-- WHAT IS BEING ASKED --
Reproduce the data exactly and drop any pictures it holds.

-- TASK INPUT --

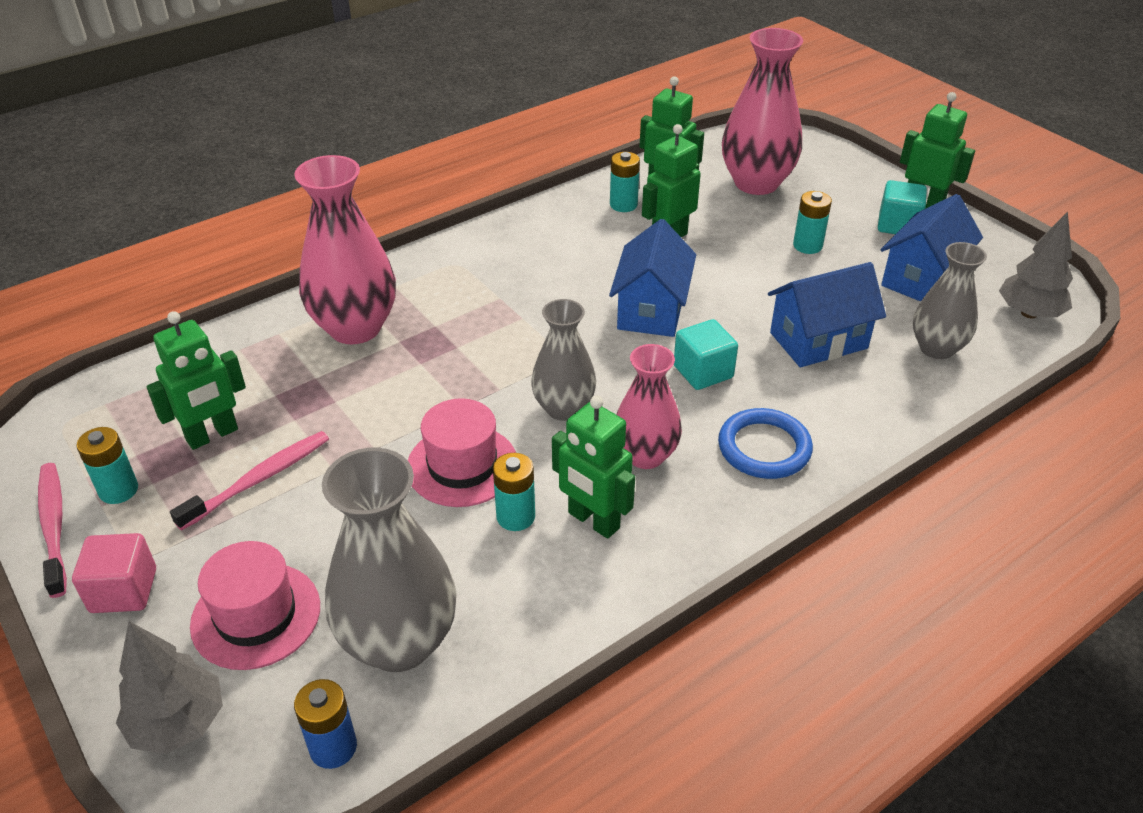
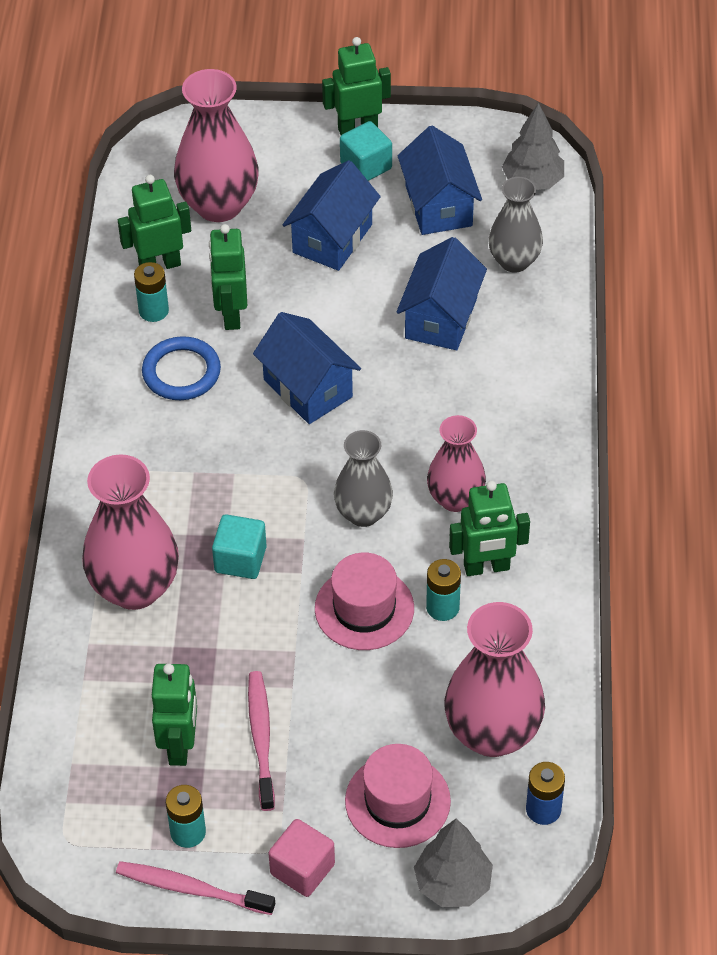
camera: 50 degrees left, 10 degrees up
(399, 642) = (492, 733): grey vase -> pink vase
(703, 372) = (406, 407): turquoise cube -> turquoise cube (240, 559)
(764, 448) = (511, 429): blue ring -> blue ring (181, 372)
(807, 246) = (332, 238): turquoise battery -> blue house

-- YOUR RESPONSE --
camera: 50 degrees left, 10 degrees up
(399, 642) = (492, 733): grey vase -> pink vase
(703, 372) = (406, 407): turquoise cube -> turquoise cube (240, 559)
(764, 448) = (511, 429): blue ring -> blue ring (181, 372)
(807, 246) = (332, 238): turquoise battery -> blue house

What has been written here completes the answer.